THE DATA:
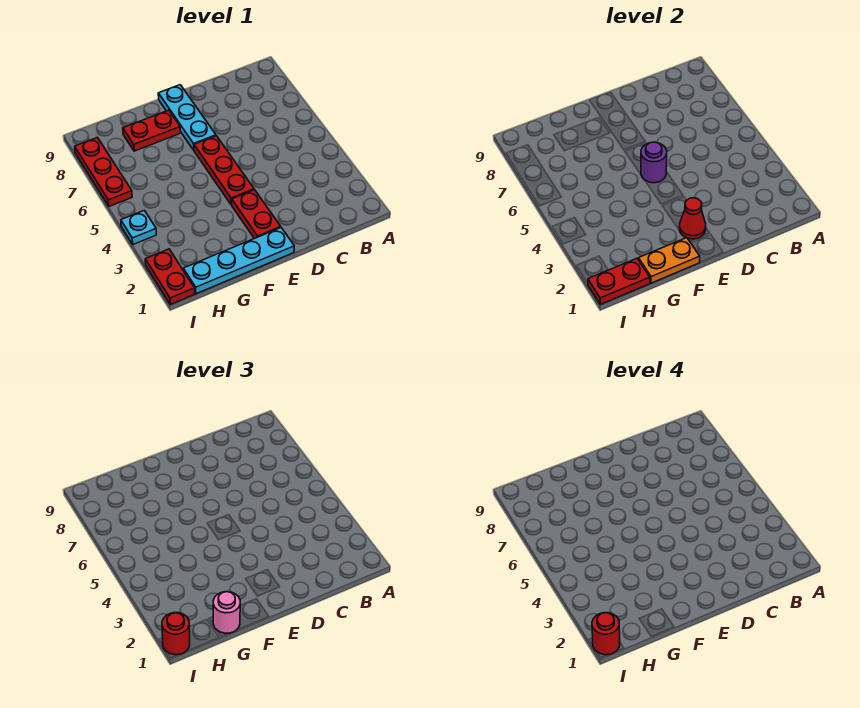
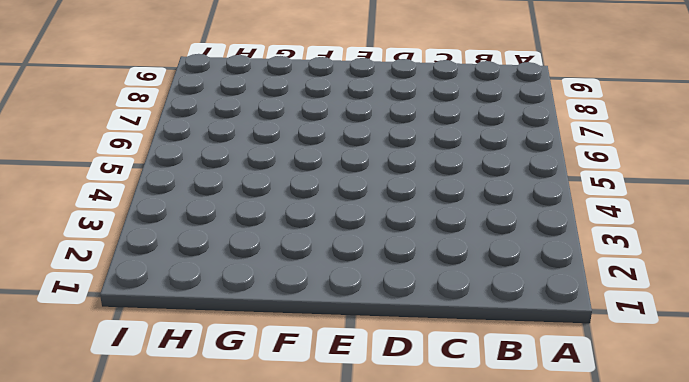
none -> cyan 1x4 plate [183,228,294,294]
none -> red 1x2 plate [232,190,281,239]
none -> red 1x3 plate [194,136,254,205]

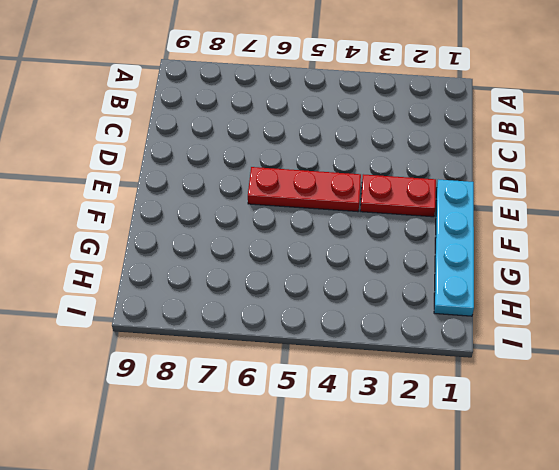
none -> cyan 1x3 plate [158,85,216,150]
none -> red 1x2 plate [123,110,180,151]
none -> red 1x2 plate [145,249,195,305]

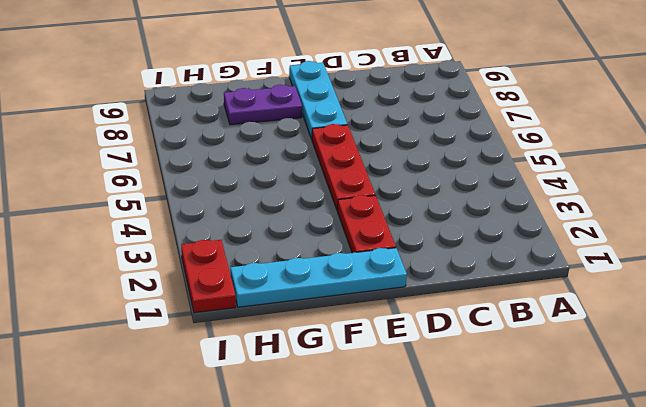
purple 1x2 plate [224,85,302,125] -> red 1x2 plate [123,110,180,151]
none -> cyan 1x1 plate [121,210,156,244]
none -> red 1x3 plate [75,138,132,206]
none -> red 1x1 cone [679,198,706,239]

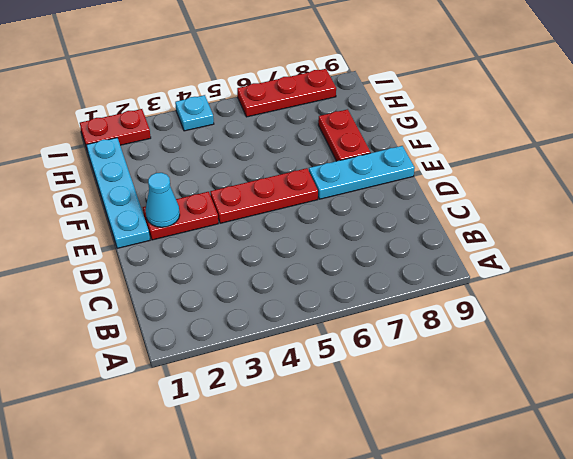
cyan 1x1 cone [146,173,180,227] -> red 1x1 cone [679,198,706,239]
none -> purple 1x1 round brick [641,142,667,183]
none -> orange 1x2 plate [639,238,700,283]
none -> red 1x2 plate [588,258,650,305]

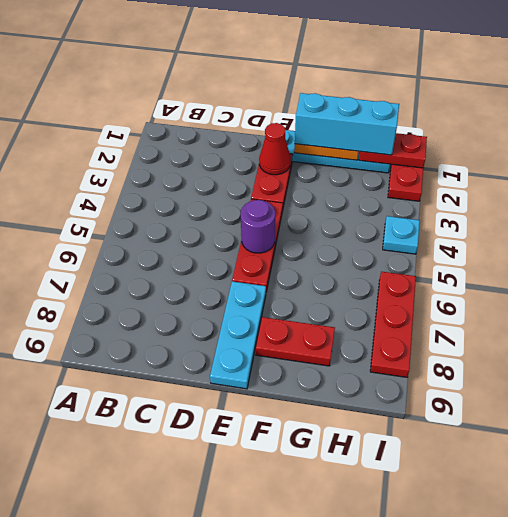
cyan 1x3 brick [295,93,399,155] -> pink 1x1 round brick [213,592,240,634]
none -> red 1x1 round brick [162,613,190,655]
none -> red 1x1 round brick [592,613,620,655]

WORK ITEM: Skip the pictures. Write out exactly the lines from the one with "none -> orange 1x2 plate [639,238,700,283]" through the last line of the listing, both ends included, and nothing more.

SOLVED PROBLEM:
none -> orange 1x2 plate [639,238,700,283]
none -> red 1x2 plate [588,258,650,305]

cyan 1x3 brick [295,93,399,155] -> pink 1x1 round brick [213,592,240,634]
none -> red 1x1 round brick [162,613,190,655]
none -> red 1x1 round brick [592,613,620,655]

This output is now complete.